Image sets with object changes:
▼

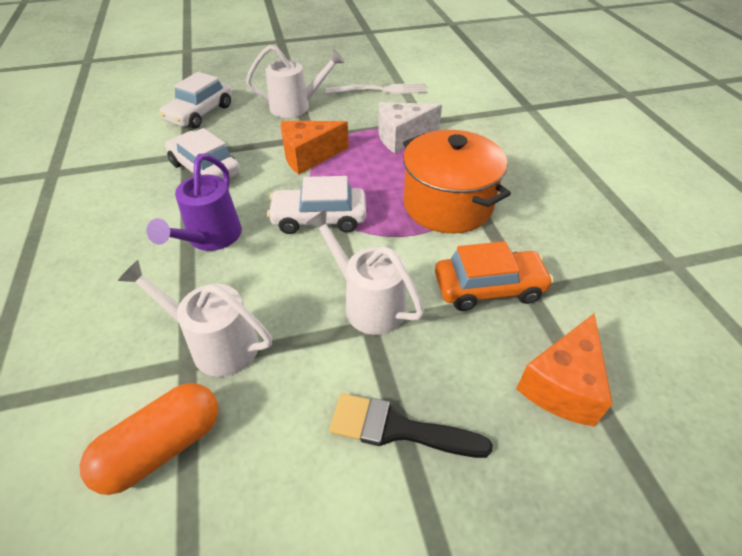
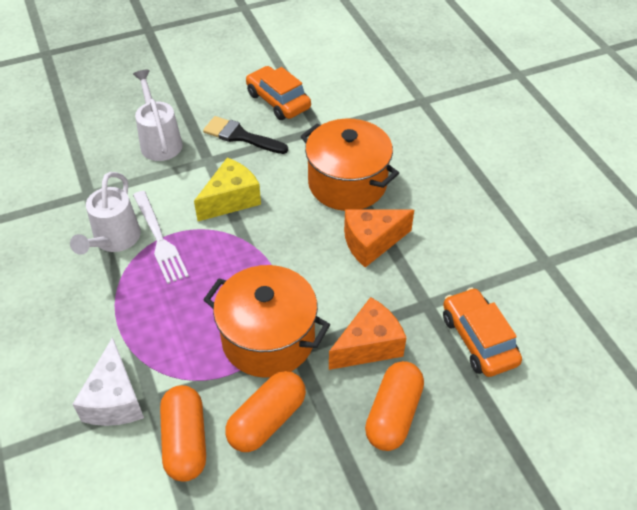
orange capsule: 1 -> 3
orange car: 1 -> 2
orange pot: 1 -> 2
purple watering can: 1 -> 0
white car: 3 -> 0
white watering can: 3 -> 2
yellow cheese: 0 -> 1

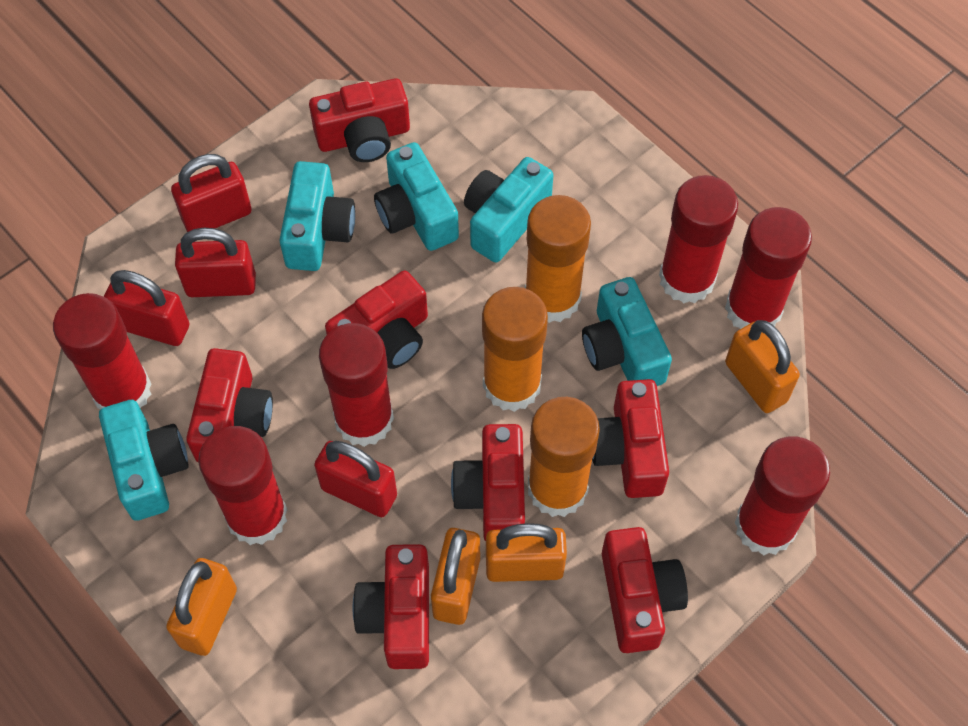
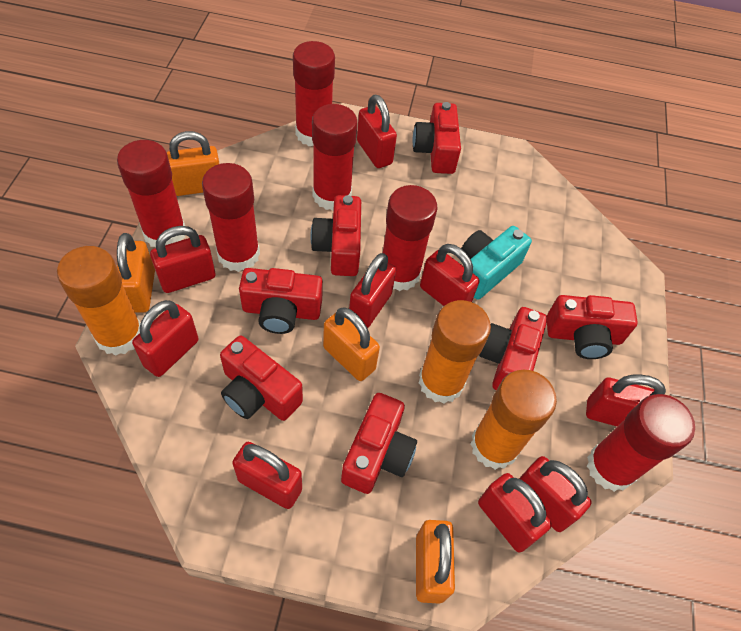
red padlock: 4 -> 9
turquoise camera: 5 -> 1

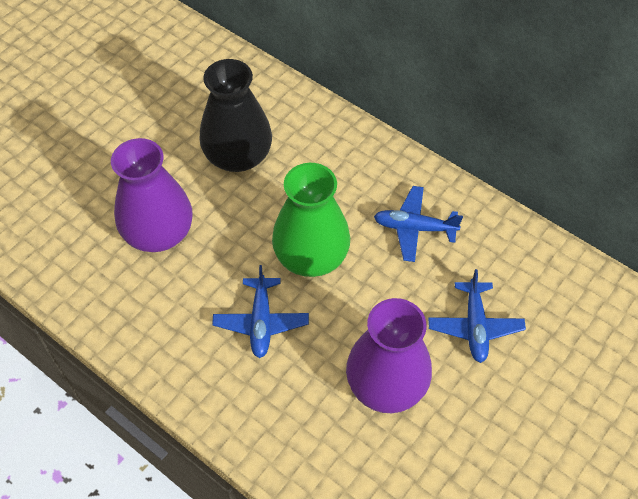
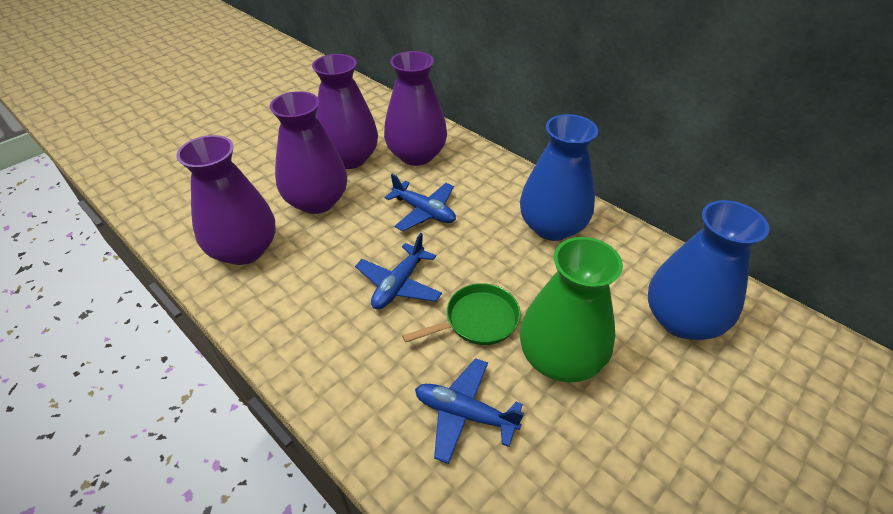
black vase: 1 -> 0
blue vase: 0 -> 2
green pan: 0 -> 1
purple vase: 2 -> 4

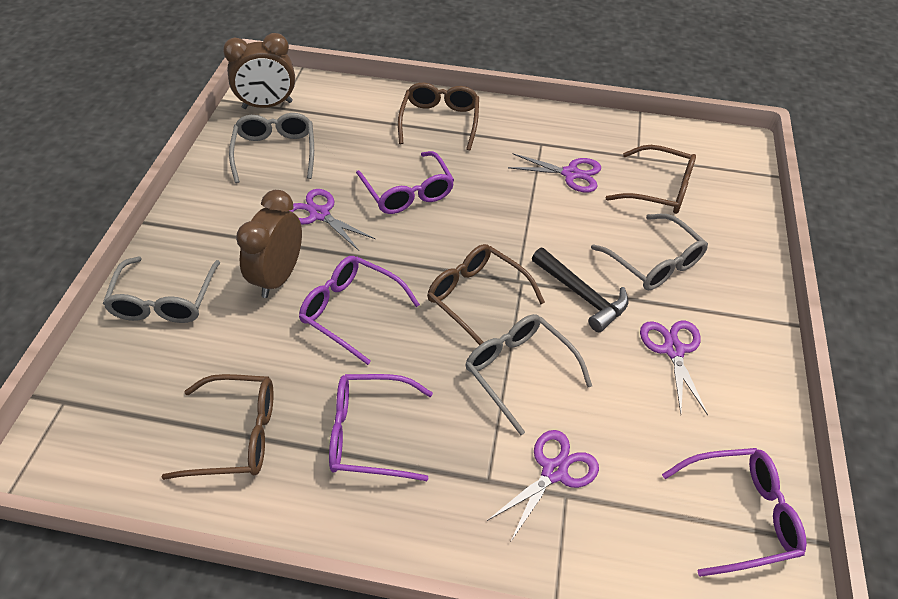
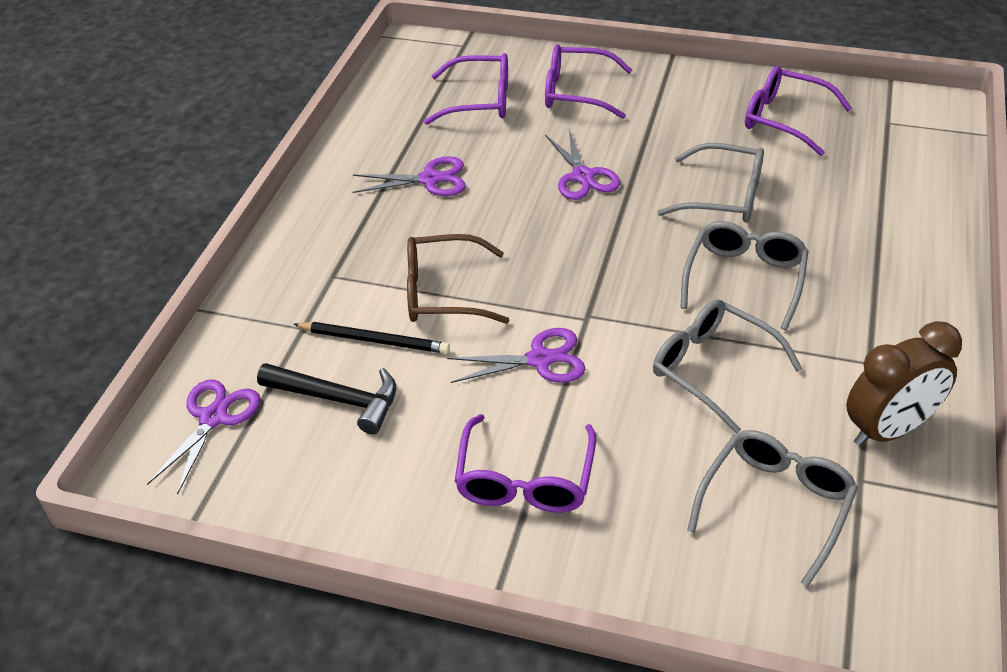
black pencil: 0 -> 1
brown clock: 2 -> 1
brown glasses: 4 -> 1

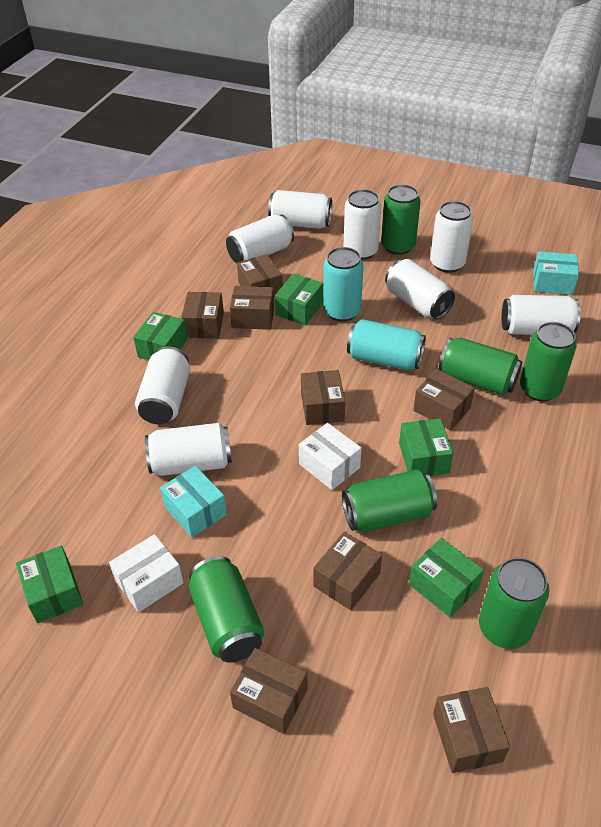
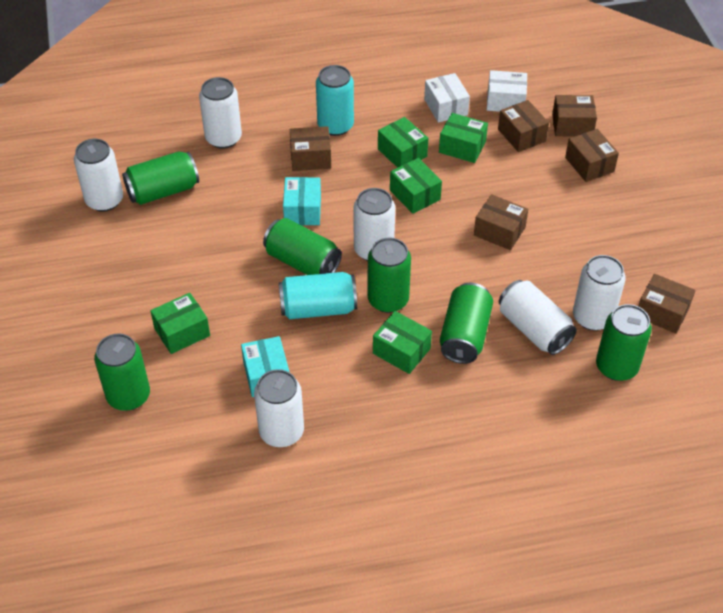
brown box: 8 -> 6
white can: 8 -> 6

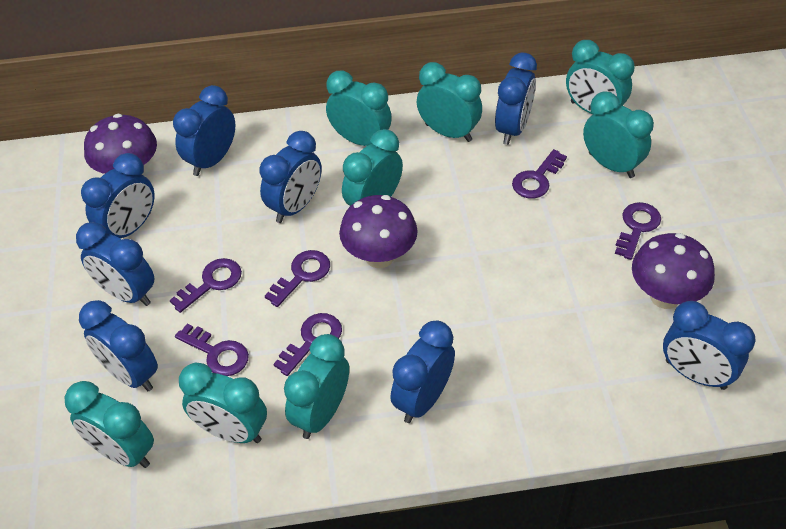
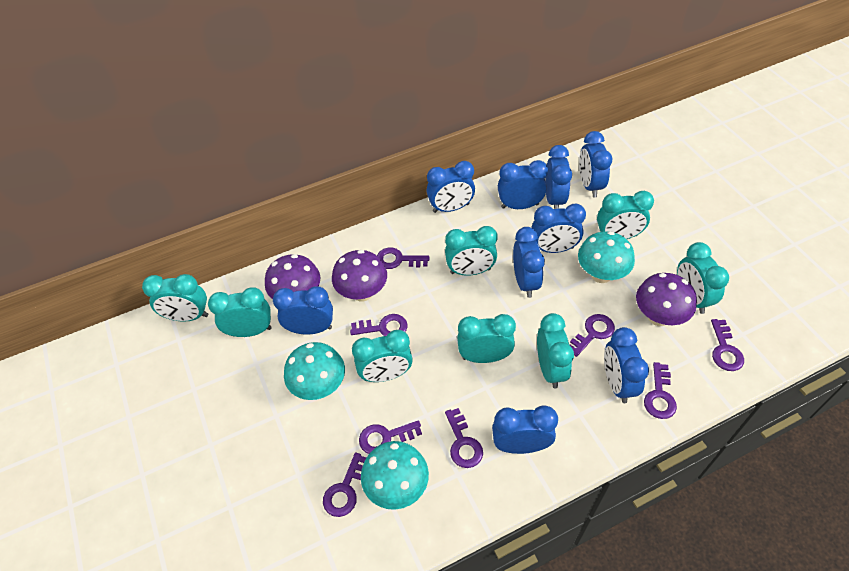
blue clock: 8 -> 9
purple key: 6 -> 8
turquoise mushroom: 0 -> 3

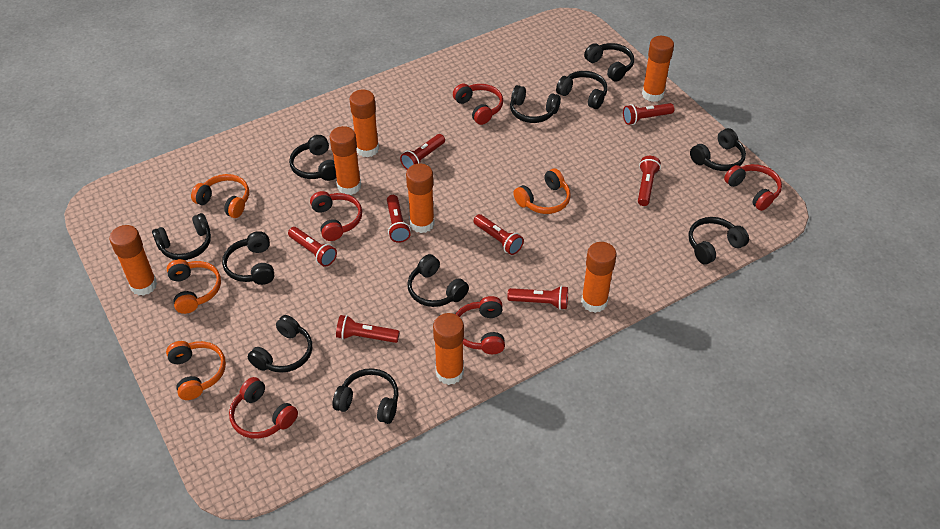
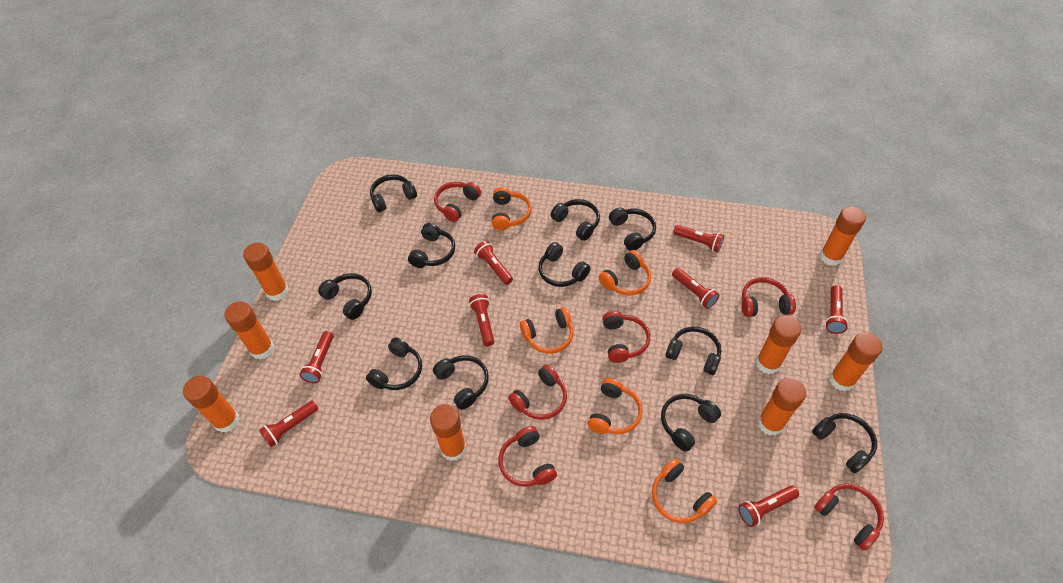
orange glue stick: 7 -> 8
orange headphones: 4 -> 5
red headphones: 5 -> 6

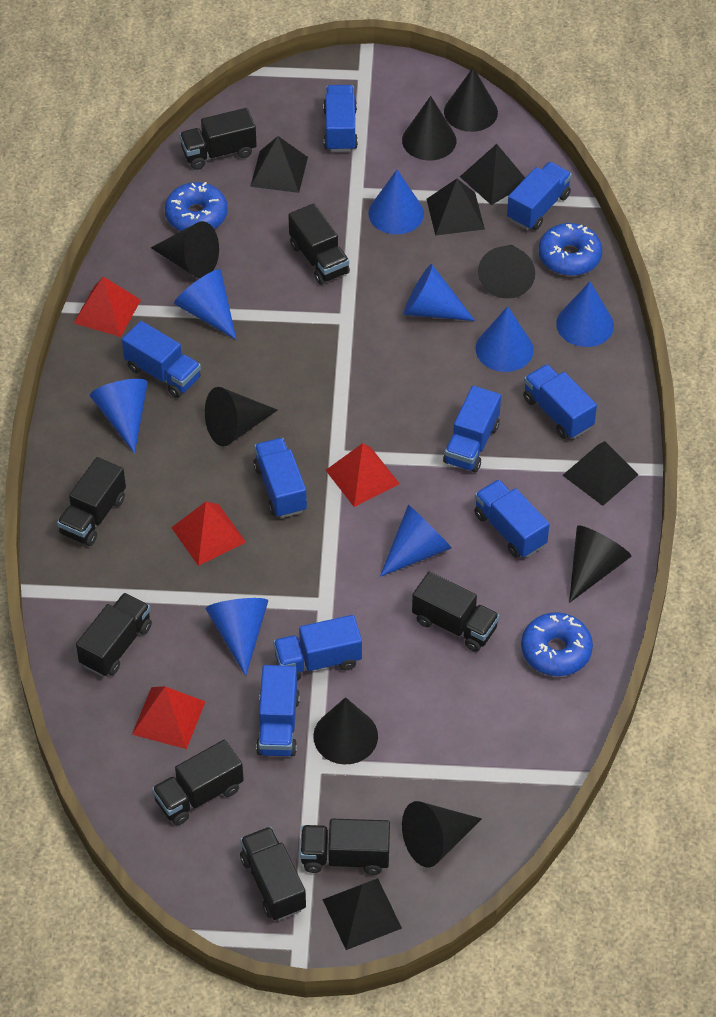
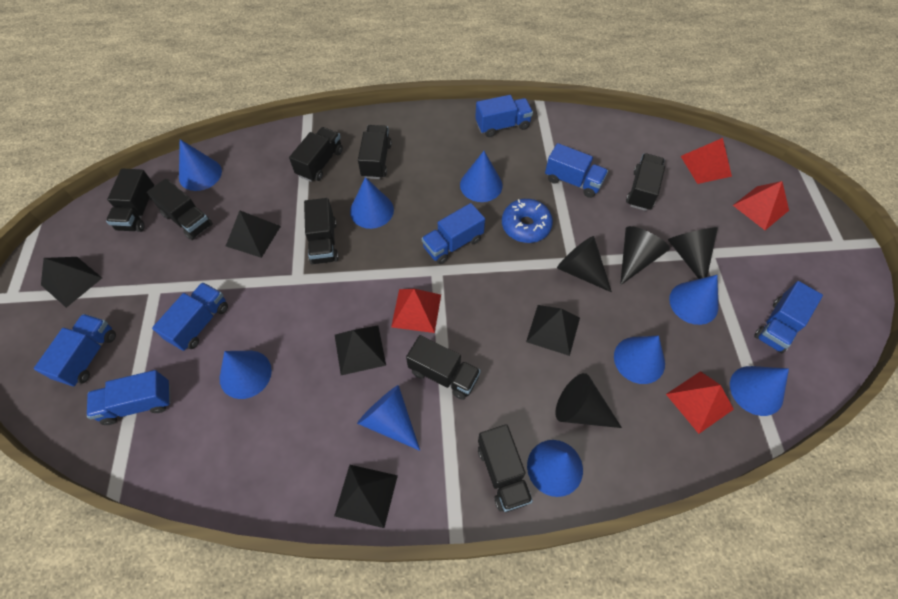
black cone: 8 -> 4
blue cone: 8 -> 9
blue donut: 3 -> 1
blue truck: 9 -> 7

▲

__What you are asked to do__:
The required result is an exact copy of the lines from the line containing "purple watering can: 1 -> 0" through the end of the entries, with every picture left out.

__Task output__:
purple watering can: 1 -> 0
white car: 3 -> 0
white watering can: 3 -> 2
yellow cheese: 0 -> 1

red padlock: 4 -> 9
turquoise camera: 5 -> 1

black vase: 1 -> 0
blue vase: 0 -> 2
green pan: 0 -> 1
purple vase: 2 -> 4

black pencil: 0 -> 1
brown clock: 2 -> 1
brown glasses: 4 -> 1

brown box: 8 -> 6
white can: 8 -> 6

blue clock: 8 -> 9
purple key: 6 -> 8
turquoise mushroom: 0 -> 3

orange glue stick: 7 -> 8
orange headphones: 4 -> 5
red headphones: 5 -> 6

black cone: 8 -> 4
blue cone: 8 -> 9
blue donut: 3 -> 1
blue truck: 9 -> 7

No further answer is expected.